Rewrite everything from the start of the entries down to the line containing "Torsken Church (206, 58)", replacing "Chapel" with "Kapell" each time it appears and leaving all else the same.

RECORDED INFORMATION:
___

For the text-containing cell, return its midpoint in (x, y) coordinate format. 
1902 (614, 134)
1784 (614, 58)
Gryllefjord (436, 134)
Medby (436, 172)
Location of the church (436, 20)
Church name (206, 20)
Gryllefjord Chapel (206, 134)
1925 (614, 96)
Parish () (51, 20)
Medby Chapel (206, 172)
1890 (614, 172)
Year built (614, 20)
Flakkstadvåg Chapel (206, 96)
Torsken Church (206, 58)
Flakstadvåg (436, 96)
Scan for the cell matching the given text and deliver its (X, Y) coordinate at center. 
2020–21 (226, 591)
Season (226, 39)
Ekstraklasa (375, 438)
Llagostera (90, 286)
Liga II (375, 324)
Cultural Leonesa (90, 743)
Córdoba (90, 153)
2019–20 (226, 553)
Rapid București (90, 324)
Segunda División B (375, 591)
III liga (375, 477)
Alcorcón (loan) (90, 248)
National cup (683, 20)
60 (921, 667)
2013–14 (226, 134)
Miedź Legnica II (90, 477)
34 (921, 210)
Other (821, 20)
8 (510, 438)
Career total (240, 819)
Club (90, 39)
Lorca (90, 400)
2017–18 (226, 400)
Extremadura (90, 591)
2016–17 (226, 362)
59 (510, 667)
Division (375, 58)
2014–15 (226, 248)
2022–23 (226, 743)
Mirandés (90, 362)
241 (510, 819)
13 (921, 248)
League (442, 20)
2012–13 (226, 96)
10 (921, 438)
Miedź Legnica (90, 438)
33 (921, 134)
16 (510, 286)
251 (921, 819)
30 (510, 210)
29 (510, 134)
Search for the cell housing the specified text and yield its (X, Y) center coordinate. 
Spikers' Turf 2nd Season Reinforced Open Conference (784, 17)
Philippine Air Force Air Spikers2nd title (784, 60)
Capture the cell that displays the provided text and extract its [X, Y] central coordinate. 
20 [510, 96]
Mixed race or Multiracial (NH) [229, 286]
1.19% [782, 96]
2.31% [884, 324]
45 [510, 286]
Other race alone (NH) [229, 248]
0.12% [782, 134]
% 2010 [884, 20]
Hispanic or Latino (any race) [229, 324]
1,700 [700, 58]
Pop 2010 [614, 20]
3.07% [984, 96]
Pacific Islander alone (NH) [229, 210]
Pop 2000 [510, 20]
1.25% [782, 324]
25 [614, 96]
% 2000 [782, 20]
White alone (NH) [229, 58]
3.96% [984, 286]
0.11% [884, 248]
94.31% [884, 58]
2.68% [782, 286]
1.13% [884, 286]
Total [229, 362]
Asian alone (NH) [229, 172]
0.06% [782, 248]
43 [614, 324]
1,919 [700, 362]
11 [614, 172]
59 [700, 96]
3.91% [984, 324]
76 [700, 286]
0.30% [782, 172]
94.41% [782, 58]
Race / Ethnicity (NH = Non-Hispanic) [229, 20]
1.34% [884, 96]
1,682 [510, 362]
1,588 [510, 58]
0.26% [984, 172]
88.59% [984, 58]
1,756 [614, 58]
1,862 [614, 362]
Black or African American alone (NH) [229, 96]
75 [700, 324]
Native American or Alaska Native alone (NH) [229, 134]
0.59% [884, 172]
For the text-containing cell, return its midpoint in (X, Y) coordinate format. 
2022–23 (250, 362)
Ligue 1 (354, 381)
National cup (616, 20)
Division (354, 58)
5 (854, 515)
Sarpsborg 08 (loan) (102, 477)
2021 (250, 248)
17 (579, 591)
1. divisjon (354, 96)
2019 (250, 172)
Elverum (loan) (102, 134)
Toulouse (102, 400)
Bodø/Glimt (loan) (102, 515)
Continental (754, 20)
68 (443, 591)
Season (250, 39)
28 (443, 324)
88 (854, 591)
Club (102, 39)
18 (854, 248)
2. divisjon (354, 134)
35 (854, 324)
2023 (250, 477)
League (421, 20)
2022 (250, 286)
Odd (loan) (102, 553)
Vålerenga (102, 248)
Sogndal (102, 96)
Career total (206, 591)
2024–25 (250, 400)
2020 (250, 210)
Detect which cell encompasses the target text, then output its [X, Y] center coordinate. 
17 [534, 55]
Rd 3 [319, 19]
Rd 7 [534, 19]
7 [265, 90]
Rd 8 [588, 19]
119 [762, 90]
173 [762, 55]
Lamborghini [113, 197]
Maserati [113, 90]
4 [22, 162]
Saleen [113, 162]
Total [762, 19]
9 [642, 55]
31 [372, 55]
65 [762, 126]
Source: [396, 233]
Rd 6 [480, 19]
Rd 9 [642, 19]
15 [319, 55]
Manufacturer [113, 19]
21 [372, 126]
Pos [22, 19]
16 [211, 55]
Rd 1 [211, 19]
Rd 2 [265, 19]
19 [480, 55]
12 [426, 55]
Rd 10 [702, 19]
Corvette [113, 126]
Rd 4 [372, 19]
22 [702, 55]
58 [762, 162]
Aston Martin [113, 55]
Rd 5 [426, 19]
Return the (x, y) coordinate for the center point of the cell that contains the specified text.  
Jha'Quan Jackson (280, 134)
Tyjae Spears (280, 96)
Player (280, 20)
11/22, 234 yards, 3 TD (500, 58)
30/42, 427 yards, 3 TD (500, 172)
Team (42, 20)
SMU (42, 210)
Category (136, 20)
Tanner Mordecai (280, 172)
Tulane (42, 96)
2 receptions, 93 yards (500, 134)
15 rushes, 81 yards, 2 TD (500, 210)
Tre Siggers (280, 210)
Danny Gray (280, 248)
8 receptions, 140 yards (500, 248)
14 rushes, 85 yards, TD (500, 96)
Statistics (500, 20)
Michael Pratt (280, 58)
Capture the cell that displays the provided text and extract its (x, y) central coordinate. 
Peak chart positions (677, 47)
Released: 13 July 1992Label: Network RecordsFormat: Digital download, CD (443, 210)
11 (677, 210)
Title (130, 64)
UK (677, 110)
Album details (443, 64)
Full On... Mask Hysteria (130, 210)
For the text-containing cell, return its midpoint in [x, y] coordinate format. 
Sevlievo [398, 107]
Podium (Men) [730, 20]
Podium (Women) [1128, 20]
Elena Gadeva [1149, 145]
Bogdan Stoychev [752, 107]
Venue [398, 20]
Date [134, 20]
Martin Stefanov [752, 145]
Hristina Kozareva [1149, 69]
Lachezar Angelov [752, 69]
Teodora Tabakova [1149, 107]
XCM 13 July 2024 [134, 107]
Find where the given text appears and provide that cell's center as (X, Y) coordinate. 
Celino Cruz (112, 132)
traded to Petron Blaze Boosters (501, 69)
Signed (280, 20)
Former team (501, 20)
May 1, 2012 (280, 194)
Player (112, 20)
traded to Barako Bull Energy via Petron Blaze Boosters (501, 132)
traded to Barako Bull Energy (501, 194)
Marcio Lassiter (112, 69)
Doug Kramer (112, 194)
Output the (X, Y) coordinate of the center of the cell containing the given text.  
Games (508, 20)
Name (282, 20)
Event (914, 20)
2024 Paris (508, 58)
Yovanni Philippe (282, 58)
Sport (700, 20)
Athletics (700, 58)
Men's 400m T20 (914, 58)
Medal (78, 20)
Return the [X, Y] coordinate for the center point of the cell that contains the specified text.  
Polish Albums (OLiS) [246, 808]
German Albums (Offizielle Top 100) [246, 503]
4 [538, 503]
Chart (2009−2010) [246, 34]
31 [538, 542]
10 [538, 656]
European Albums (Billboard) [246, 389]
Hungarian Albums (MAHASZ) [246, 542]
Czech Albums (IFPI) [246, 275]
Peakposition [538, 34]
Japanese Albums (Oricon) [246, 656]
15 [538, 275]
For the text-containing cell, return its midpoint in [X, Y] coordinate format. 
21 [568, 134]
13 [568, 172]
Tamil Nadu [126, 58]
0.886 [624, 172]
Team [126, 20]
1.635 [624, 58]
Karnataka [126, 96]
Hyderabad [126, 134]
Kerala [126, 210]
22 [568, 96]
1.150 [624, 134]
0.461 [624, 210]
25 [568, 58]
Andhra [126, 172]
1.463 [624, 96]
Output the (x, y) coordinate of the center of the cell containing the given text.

___

THE ANSWER:
For the text-containing cell, return its midpoint in (x, y) coordinate format. 
1902 (614, 134)
1784 (614, 58)
Gryllefjord (436, 134)
Medby (436, 172)
Location of the church (436, 20)
Church name (206, 20)
Gryllefjord Kapell (206, 134)
1925 (614, 96)
Parish () (51, 20)
Medby Kapell (206, 172)
1890 (614, 172)
Year built (614, 20)
Flakkstadvåg Kapell (206, 96)
Torsken Church (206, 58)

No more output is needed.